TASK MATERIAL START

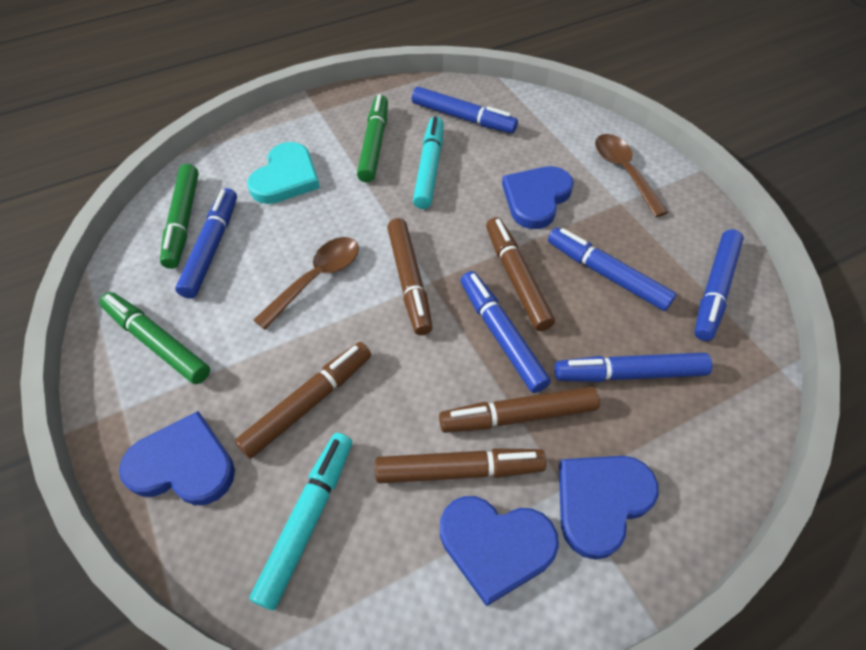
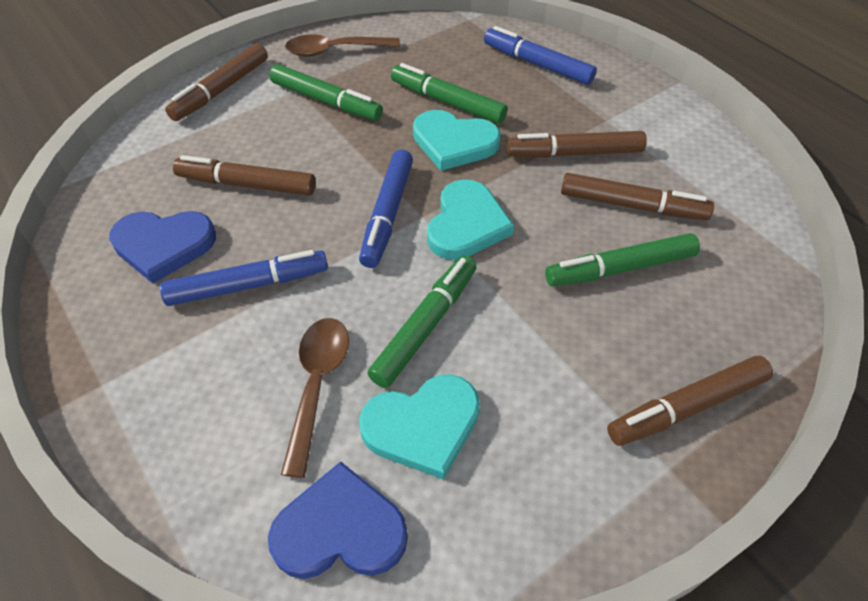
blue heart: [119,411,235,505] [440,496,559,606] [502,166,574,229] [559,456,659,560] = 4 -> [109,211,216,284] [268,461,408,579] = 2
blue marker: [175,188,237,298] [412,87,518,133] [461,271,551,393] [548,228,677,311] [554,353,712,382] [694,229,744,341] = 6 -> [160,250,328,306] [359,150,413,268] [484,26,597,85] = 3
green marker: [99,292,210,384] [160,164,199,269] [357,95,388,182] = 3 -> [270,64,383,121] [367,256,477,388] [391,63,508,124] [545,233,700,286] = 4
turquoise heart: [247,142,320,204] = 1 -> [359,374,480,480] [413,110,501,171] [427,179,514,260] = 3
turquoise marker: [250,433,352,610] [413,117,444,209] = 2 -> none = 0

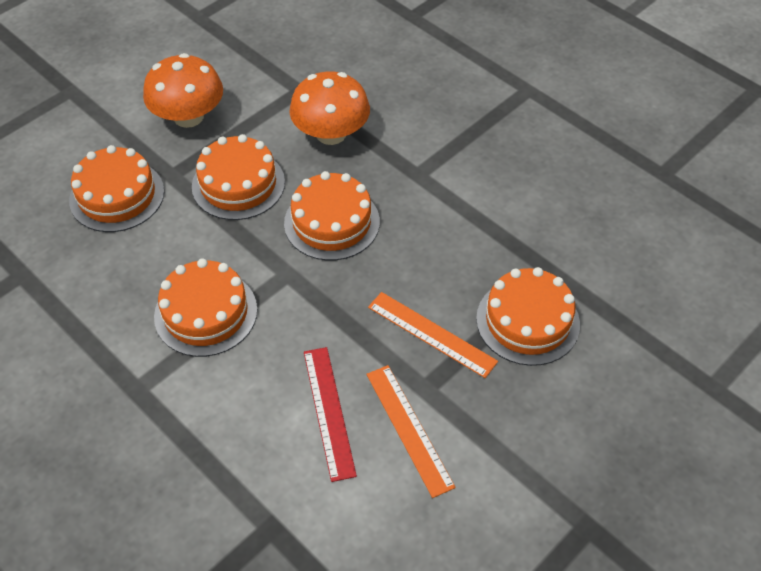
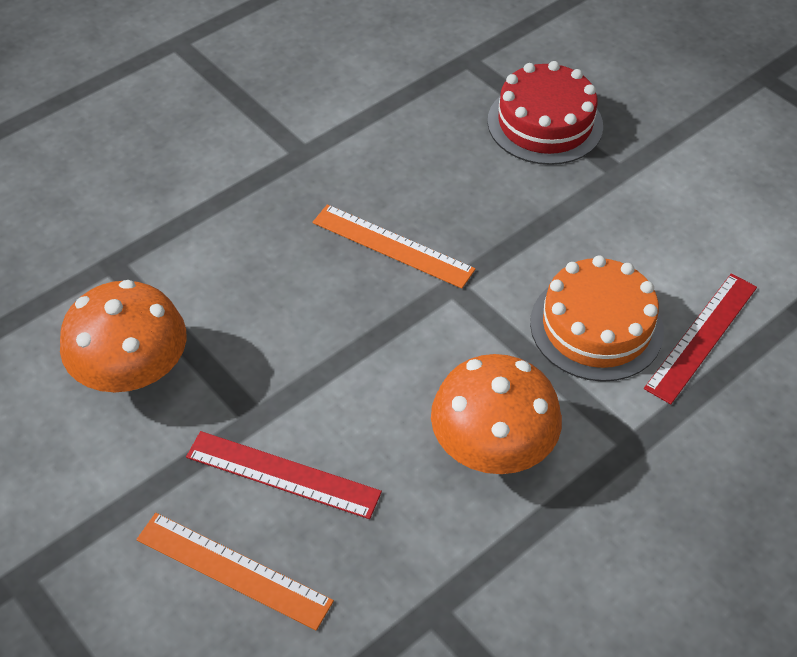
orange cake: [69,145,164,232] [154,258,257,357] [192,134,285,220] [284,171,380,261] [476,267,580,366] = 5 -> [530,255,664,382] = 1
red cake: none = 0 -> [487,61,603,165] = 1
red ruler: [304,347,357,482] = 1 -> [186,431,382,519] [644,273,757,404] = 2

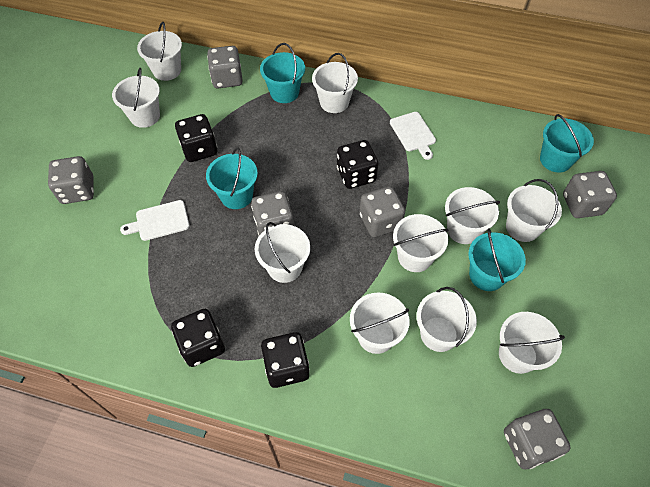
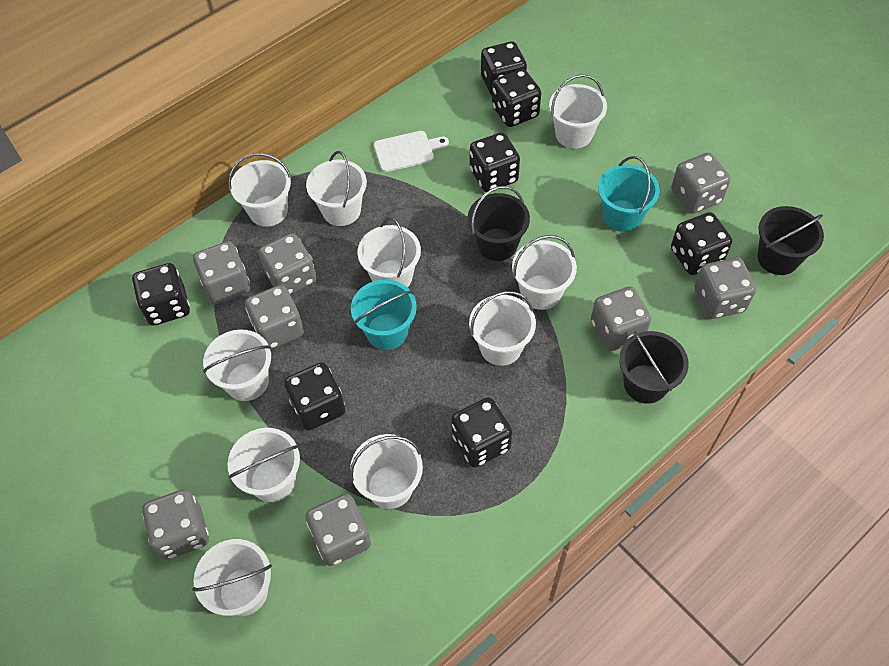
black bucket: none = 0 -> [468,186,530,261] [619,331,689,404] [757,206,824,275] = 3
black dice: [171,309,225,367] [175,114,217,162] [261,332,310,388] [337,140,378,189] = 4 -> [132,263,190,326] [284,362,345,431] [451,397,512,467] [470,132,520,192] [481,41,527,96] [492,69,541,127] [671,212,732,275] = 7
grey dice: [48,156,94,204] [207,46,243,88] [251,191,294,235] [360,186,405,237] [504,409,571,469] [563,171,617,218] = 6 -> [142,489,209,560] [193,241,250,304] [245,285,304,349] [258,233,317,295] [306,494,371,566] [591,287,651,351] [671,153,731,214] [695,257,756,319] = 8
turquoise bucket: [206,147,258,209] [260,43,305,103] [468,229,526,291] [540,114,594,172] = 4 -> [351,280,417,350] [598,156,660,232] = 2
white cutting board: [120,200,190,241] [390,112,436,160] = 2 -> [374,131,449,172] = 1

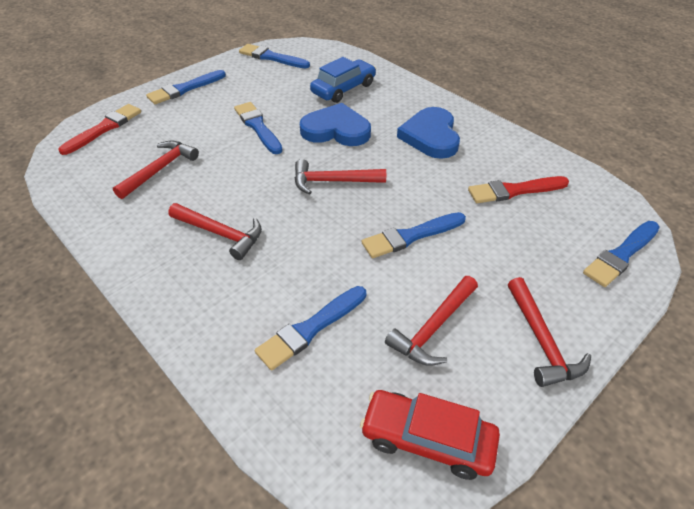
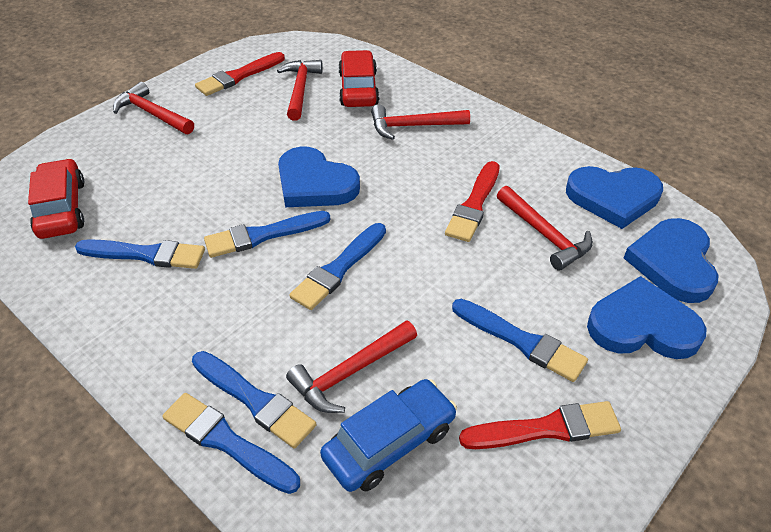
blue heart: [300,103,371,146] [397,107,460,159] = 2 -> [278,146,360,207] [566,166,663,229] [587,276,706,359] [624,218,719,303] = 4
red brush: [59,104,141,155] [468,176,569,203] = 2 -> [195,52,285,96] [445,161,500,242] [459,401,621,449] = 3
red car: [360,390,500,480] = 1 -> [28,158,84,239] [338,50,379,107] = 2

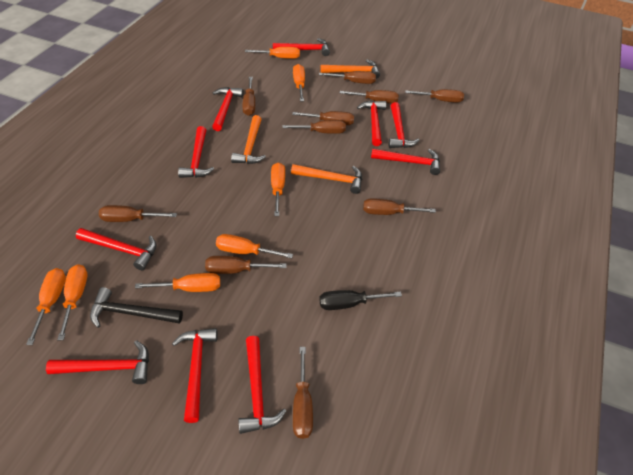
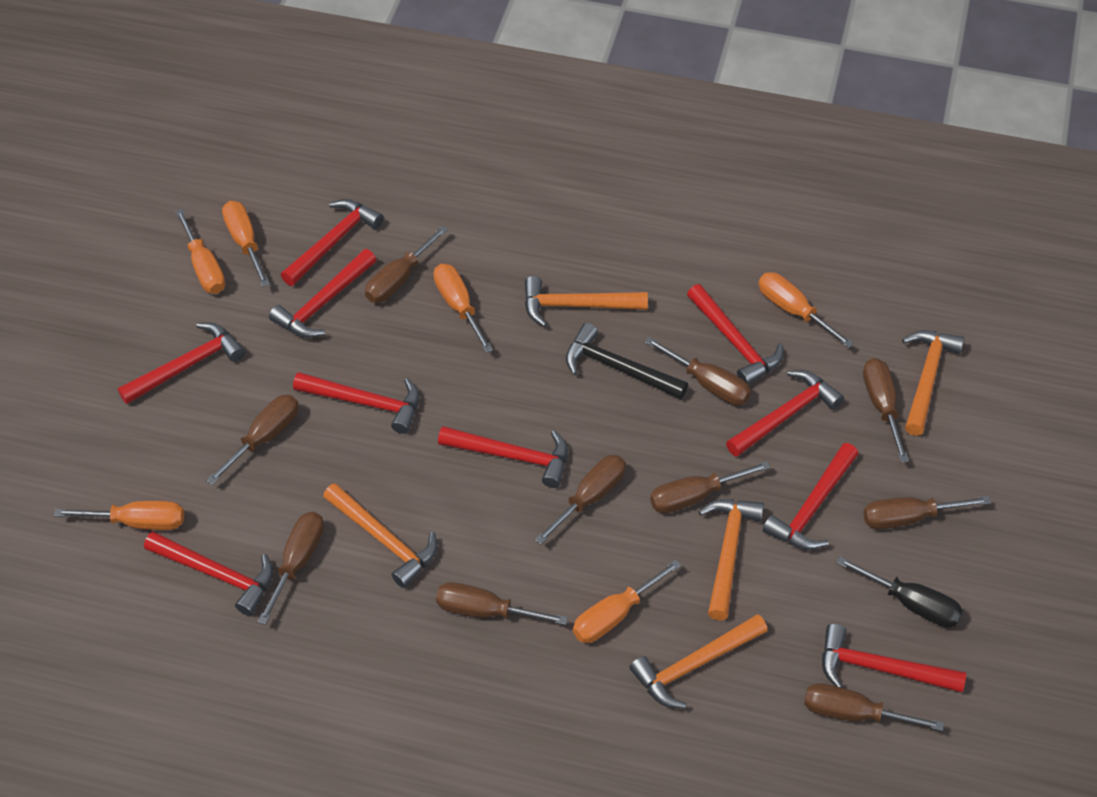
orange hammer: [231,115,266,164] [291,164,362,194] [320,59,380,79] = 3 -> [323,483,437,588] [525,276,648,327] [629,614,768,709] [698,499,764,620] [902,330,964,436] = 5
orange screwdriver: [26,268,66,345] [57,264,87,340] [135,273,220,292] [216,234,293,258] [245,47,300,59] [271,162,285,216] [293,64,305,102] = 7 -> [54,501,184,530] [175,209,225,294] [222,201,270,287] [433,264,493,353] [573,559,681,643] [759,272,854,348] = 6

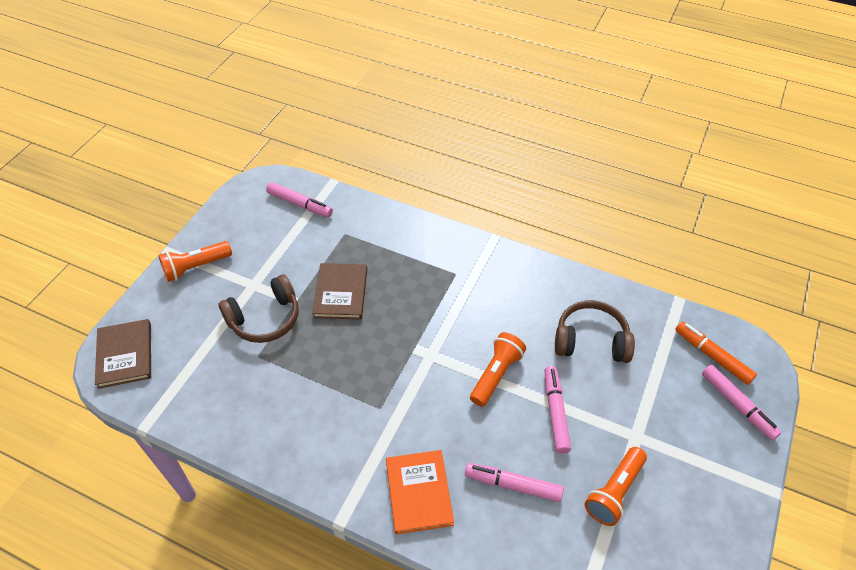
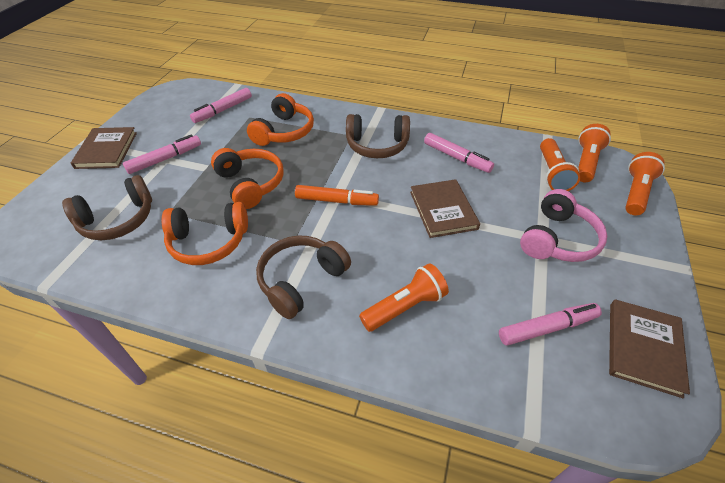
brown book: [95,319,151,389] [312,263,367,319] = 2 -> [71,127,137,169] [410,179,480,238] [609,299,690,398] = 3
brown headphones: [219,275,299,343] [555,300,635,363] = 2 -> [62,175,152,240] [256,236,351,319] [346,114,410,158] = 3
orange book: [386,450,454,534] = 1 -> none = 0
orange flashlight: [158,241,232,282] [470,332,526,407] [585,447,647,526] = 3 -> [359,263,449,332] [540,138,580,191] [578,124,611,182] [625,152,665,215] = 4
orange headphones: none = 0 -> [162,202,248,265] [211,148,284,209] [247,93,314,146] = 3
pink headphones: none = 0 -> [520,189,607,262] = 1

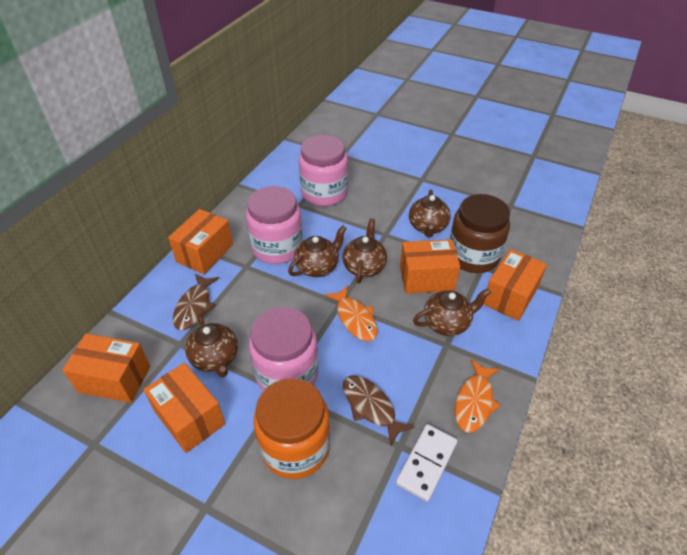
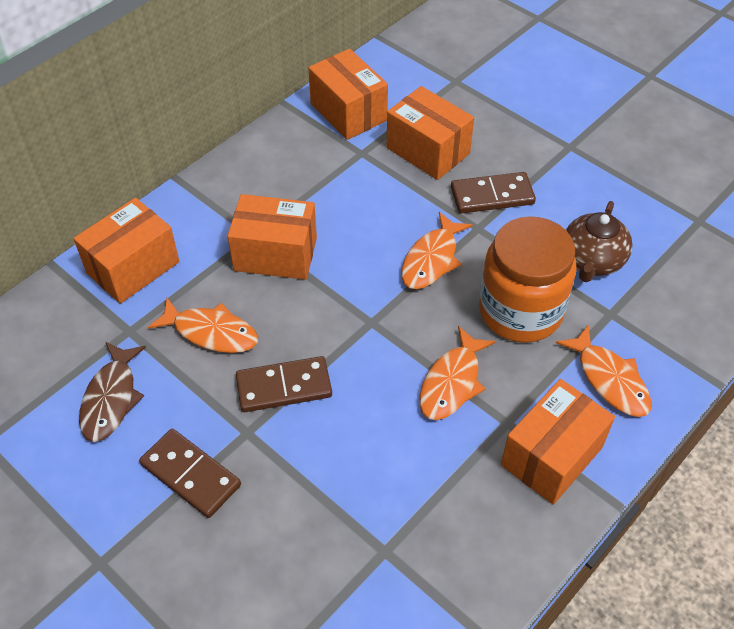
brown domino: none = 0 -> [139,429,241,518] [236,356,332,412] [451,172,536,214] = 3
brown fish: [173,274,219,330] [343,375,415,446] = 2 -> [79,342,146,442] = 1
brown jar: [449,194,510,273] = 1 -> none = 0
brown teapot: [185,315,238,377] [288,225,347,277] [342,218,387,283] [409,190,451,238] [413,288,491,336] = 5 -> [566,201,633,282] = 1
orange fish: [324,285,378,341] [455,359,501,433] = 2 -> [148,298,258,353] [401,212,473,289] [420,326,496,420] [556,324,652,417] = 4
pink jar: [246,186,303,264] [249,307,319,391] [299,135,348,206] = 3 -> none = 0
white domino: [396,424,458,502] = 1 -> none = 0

TASK MATERIAL END

» EXERCISE REQUIREMENTS
Each line above that includes "book" should be shown.

» RESPONSE BELOW
brown book: [95,319,151,389] [312,263,367,319] = 2 -> [71,127,137,169] [410,179,480,238] [609,299,690,398] = 3
orange book: [386,450,454,534] = 1 -> none = 0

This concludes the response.